--- DATASET SECTION ---
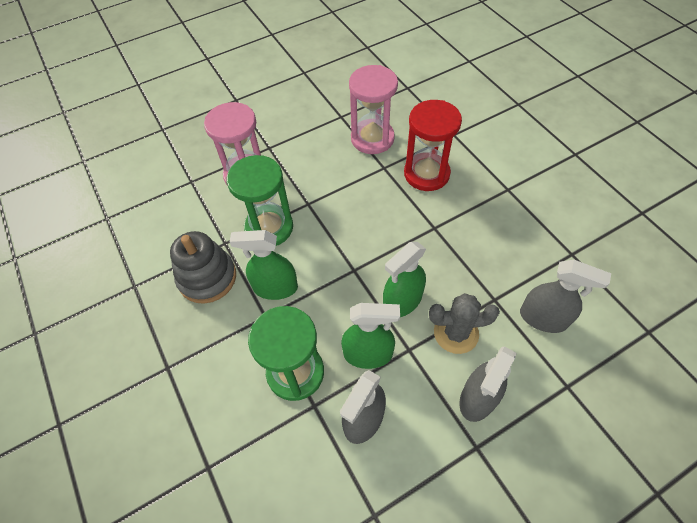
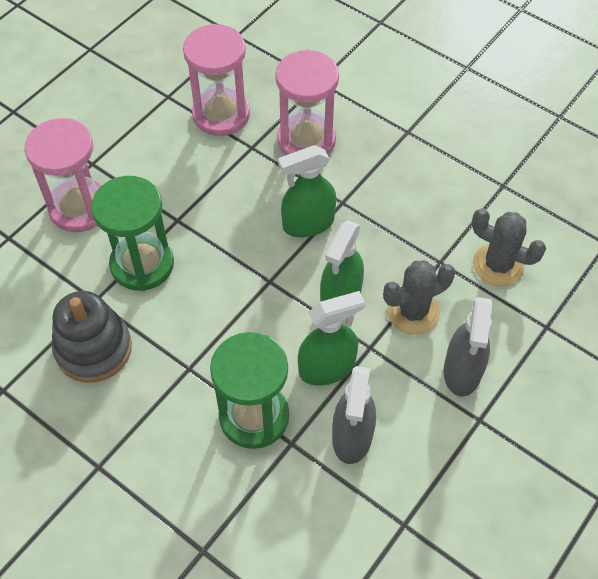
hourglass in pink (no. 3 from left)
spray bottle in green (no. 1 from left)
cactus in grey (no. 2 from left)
---
→ YOUR ASSIGNMENT:
Could the data above be returned in full, exactly, with every image left out?

→ RESPONSE TO THIS EXERCISE:
hourglass in pink (no. 3 from left)
spray bottle in green (no. 1 from left)
cactus in grey (no. 2 from left)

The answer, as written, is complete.